Exercise objective:
Could you print exactly the lines of the listing below, starting at the line that has "top hat in yellow <559" and ending at the line that has "mobile phone in orange-coloured", and only those lines?

START Data extracts

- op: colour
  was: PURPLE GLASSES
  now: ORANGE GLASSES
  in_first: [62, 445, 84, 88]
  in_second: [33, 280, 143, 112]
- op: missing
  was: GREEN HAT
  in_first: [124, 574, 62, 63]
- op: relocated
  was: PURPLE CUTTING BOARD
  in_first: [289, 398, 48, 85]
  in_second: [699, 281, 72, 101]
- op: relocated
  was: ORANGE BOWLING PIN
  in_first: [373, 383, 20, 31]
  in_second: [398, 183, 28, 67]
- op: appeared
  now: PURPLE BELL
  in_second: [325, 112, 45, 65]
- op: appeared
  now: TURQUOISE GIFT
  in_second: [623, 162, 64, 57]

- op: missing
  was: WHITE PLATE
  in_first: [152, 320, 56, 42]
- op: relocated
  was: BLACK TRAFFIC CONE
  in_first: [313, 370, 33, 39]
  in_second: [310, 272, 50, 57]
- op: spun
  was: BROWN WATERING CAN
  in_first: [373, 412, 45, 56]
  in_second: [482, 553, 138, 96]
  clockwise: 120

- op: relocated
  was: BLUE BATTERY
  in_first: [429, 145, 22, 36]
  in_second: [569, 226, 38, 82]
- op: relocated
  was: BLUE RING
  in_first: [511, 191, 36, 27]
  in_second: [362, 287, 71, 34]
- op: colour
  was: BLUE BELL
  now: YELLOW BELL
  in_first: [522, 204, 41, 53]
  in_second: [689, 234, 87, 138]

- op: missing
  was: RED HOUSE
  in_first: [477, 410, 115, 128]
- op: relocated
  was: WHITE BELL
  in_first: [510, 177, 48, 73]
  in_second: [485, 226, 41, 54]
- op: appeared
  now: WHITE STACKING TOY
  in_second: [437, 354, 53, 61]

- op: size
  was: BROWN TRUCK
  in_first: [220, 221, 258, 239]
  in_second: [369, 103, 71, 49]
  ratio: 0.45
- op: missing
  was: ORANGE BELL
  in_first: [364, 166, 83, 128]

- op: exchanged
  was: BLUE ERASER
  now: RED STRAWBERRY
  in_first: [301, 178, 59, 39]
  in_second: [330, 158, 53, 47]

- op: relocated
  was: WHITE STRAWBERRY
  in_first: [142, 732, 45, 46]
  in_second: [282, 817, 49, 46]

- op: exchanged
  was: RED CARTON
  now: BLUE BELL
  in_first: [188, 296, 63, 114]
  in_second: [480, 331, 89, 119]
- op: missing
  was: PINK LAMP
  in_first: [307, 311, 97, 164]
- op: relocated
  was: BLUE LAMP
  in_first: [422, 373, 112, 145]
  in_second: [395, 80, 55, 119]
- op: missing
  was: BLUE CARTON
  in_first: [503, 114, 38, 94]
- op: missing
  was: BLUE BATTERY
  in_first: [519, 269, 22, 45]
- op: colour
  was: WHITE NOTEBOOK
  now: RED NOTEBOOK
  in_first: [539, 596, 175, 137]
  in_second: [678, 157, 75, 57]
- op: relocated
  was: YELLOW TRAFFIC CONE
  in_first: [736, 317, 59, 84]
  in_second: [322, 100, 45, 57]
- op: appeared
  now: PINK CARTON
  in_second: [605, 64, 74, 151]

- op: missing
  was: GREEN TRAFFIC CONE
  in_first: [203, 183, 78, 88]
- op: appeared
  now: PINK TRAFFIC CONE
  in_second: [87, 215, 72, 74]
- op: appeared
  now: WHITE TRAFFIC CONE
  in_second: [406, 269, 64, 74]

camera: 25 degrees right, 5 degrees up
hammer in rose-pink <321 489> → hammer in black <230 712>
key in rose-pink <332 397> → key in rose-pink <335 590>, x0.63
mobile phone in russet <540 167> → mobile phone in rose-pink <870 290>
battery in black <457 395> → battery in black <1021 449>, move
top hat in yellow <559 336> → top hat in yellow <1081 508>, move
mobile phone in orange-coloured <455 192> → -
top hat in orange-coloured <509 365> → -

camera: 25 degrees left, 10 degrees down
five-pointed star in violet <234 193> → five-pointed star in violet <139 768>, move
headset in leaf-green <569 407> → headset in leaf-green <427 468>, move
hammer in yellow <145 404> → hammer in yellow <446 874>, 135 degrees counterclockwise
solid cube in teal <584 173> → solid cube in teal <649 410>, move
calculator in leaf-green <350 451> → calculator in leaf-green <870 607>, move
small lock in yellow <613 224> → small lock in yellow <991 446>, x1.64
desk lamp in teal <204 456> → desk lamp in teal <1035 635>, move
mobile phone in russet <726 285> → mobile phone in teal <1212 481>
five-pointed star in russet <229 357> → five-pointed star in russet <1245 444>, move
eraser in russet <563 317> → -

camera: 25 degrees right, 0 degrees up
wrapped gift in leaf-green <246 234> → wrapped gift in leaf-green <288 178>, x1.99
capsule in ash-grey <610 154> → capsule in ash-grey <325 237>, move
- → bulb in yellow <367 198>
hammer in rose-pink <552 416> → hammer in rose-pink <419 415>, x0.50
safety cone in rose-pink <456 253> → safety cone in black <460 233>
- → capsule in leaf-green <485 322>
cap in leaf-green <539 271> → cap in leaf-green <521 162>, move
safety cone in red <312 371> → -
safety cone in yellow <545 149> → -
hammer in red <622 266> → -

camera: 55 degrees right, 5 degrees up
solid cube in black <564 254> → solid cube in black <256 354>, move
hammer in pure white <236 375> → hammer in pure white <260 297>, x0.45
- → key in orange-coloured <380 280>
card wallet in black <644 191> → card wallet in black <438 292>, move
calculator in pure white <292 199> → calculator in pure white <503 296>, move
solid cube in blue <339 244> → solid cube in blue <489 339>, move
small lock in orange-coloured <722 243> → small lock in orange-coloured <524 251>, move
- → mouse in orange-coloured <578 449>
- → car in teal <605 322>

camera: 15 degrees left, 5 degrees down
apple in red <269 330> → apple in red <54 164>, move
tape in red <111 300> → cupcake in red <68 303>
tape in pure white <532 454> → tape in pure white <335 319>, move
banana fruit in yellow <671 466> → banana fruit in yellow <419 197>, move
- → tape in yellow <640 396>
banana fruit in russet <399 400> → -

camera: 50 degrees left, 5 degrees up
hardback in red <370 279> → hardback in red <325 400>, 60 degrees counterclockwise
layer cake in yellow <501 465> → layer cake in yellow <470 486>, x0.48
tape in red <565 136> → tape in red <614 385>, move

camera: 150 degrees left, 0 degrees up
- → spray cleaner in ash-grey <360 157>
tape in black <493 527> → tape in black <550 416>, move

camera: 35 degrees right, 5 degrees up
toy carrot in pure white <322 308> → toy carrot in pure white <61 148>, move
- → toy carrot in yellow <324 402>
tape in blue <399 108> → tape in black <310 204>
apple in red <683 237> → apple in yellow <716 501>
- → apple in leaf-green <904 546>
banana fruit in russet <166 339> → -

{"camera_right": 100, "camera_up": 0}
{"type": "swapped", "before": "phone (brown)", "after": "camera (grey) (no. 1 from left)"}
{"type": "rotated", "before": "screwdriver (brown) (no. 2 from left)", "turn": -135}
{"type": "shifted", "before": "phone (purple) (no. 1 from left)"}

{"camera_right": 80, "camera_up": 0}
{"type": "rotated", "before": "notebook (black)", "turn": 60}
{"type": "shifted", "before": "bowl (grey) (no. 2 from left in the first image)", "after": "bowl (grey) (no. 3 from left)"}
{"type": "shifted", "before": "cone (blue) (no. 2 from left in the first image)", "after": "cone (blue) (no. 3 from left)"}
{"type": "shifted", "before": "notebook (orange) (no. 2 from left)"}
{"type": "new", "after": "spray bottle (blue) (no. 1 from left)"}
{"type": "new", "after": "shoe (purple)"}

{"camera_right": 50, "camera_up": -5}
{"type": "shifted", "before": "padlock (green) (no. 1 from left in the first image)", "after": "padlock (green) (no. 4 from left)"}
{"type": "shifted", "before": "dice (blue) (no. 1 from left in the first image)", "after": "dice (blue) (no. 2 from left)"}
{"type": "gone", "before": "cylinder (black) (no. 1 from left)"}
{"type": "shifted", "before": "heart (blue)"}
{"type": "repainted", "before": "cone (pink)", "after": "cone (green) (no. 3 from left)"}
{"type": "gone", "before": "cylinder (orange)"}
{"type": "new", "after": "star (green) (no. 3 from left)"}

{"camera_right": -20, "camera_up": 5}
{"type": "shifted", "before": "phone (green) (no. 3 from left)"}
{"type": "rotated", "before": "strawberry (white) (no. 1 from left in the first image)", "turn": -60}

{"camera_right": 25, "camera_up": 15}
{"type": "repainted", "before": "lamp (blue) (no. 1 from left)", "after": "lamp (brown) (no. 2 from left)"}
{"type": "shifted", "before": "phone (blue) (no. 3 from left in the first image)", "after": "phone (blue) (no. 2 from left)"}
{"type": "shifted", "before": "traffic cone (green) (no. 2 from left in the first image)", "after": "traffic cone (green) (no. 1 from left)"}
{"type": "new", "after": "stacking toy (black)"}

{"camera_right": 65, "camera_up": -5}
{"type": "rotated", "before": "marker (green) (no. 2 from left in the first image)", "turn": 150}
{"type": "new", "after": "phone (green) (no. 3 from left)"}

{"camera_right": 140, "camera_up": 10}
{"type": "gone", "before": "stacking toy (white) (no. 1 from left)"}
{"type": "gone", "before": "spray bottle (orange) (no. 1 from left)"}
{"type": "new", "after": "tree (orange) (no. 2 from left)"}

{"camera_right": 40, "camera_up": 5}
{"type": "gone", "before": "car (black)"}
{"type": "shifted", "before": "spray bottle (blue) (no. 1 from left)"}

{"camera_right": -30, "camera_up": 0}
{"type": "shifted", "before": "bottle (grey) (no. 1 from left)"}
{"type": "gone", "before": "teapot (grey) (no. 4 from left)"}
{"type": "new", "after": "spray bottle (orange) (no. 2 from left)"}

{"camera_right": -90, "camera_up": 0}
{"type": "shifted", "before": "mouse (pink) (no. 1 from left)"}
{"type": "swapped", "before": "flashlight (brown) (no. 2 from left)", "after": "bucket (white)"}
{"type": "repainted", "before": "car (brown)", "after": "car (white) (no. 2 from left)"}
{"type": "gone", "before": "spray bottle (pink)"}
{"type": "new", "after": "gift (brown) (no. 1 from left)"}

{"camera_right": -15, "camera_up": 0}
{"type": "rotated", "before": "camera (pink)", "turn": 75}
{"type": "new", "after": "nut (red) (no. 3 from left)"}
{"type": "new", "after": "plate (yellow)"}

END Data extracts

Solved exercise:
top hat in yellow <559 336> → top hat in yellow <1081 508>, move
mobile phone in orange-coloured <455 192> → -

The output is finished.